Would you reproduce all of the entries below, character for character?

Object change listings:
|---|

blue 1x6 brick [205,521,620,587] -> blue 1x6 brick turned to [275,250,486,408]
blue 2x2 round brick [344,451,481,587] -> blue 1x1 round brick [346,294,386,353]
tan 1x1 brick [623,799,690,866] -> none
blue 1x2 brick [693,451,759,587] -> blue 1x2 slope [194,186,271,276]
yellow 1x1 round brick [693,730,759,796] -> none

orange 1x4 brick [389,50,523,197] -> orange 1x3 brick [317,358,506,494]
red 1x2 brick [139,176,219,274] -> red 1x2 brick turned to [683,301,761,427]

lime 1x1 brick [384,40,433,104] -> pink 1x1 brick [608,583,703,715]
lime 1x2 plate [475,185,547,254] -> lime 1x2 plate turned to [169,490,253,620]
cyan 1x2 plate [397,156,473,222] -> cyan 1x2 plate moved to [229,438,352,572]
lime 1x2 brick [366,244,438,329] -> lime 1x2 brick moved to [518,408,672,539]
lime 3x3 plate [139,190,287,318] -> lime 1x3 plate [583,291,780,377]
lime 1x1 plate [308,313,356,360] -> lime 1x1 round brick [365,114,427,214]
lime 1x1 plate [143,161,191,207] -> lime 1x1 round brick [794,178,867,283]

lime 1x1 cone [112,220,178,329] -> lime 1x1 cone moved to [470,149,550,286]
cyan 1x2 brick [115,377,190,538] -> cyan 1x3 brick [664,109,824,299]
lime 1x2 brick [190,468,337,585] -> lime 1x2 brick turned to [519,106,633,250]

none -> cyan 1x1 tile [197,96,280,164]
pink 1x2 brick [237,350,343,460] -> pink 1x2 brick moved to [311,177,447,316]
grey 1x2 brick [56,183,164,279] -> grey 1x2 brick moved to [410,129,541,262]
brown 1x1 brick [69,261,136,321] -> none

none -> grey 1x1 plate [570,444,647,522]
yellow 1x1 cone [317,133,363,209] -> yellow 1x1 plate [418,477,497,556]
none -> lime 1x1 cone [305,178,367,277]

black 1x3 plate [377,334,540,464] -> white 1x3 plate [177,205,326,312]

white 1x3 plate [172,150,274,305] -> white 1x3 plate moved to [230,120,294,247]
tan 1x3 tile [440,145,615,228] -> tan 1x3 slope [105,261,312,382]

|---|

▶ **Exercise result**:
blue 1x6 brick [205,521,620,587] -> blue 1x6 brick turned to [275,250,486,408]
blue 2x2 round brick [344,451,481,587] -> blue 1x1 round brick [346,294,386,353]
tan 1x1 brick [623,799,690,866] -> none
blue 1x2 brick [693,451,759,587] -> blue 1x2 slope [194,186,271,276]
yellow 1x1 round brick [693,730,759,796] -> none

orange 1x4 brick [389,50,523,197] -> orange 1x3 brick [317,358,506,494]
red 1x2 brick [139,176,219,274] -> red 1x2 brick turned to [683,301,761,427]

lime 1x1 brick [384,40,433,104] -> pink 1x1 brick [608,583,703,715]
lime 1x2 plate [475,185,547,254] -> lime 1x2 plate turned to [169,490,253,620]
cyan 1x2 plate [397,156,473,222] -> cyan 1x2 plate moved to [229,438,352,572]
lime 1x2 brick [366,244,438,329] -> lime 1x2 brick moved to [518,408,672,539]
lime 3x3 plate [139,190,287,318] -> lime 1x3 plate [583,291,780,377]
lime 1x1 plate [308,313,356,360] -> lime 1x1 round brick [365,114,427,214]
lime 1x1 plate [143,161,191,207] -> lime 1x1 round brick [794,178,867,283]

lime 1x1 cone [112,220,178,329] -> lime 1x1 cone moved to [470,149,550,286]
cyan 1x2 brick [115,377,190,538] -> cyan 1x3 brick [664,109,824,299]
lime 1x2 brick [190,468,337,585] -> lime 1x2 brick turned to [519,106,633,250]

none -> cyan 1x1 tile [197,96,280,164]
pink 1x2 brick [237,350,343,460] -> pink 1x2 brick moved to [311,177,447,316]
grey 1x2 brick [56,183,164,279] -> grey 1x2 brick moved to [410,129,541,262]
brown 1x1 brick [69,261,136,321] -> none

none -> grey 1x1 plate [570,444,647,522]
yellow 1x1 cone [317,133,363,209] -> yellow 1x1 plate [418,477,497,556]
none -> lime 1x1 cone [305,178,367,277]

black 1x3 plate [377,334,540,464] -> white 1x3 plate [177,205,326,312]

white 1x3 plate [172,150,274,305] -> white 1x3 plate moved to [230,120,294,247]
tan 1x3 tile [440,145,615,228] -> tan 1x3 slope [105,261,312,382]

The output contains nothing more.